### [What to work on]
All lines from the entries below that contain the string "degrees" should be copied out.

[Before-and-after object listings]
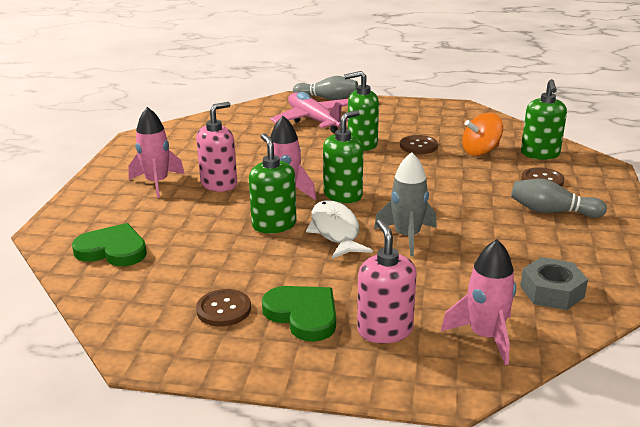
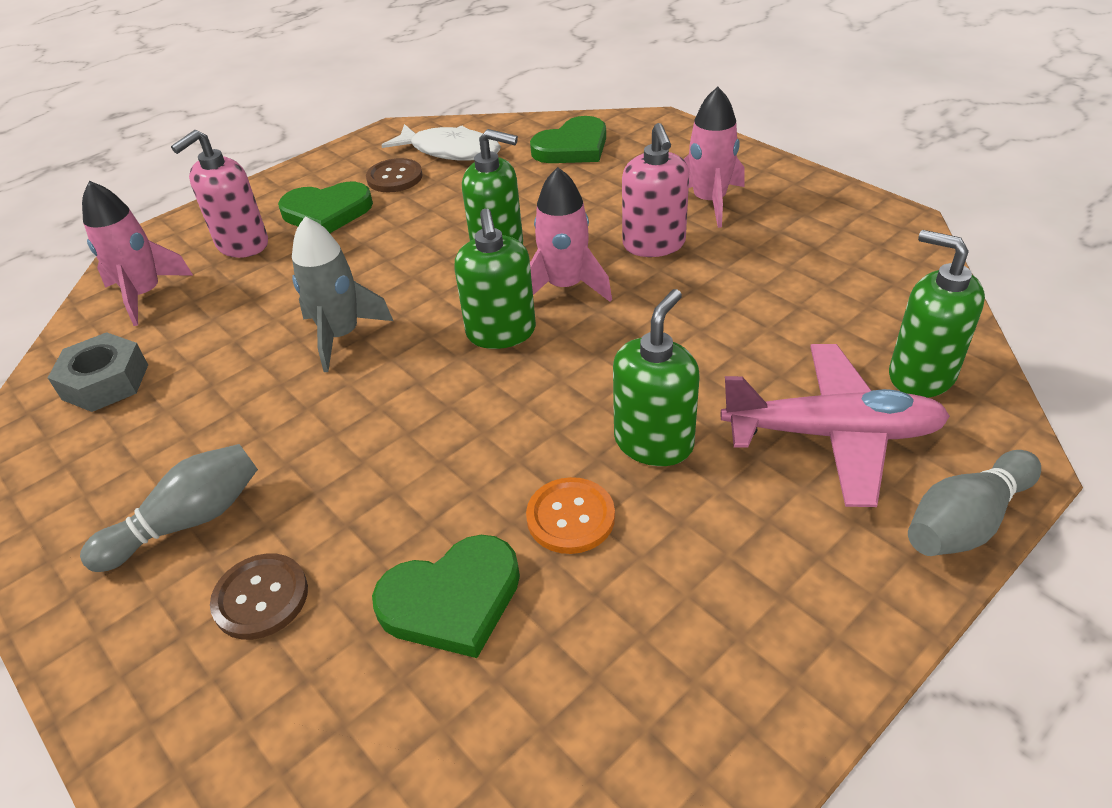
camera: 130 degrees right, 15 degrees up
(335, 231) = (426, 287): white fish -> white fish (450, 151)
(384, 330) = (242, 245): pink soap dispenser -> pink soap dispenser turned 105 degrees clockwise
(418, 146) = (570, 517): brown button -> orange button
(480, 151) = (452, 600): orange spinning top -> green heart
(540, 154) = (332, 698): green soap dispenser -> green soap dispenser (921, 375)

### [Final answer]
camera: 130 degrees right, 15 degrees up
(384, 330) = (242, 245): pink soap dispenser -> pink soap dispenser turned 105 degrees clockwise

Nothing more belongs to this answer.